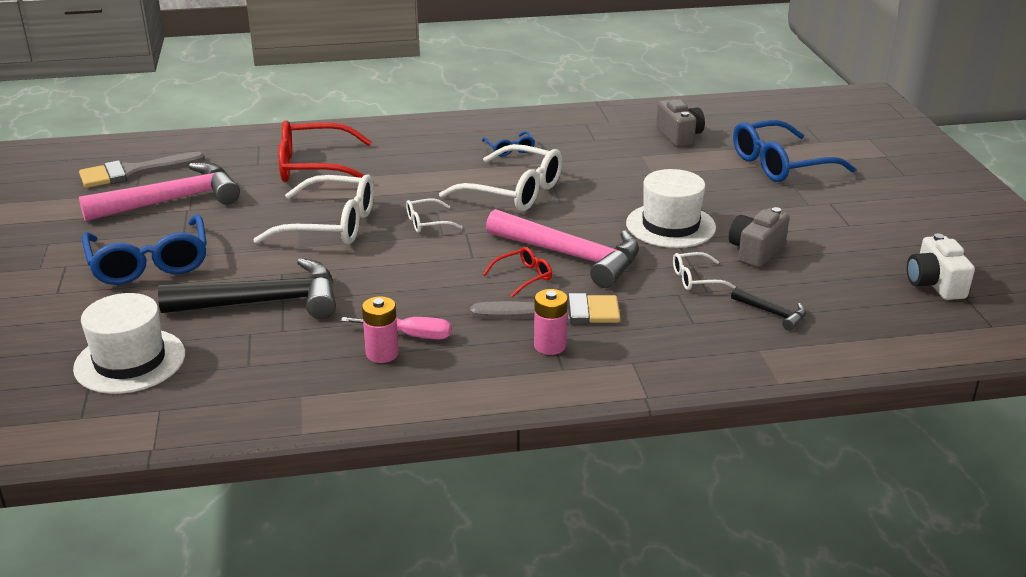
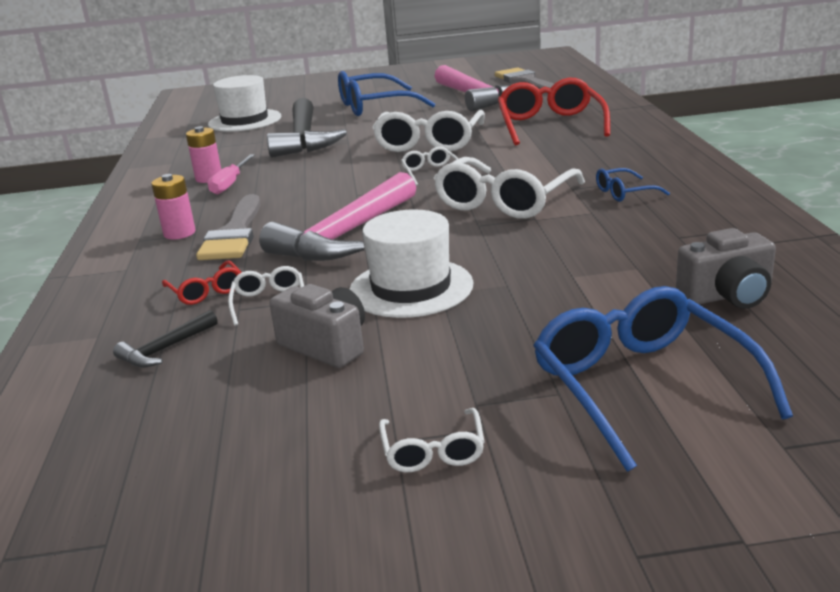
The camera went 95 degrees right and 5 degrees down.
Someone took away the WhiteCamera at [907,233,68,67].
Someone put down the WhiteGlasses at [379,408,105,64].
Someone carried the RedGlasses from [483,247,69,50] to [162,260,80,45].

# # # # #

- [PROBLEM TO WORK ON] Copy out every line from the material above in which the word "down" appears.

- [EXPECTED ANSWER]
The camera went 95 degrees right and 5 degrees down.
Someone put down the WhiteGlasses at [379,408,105,64].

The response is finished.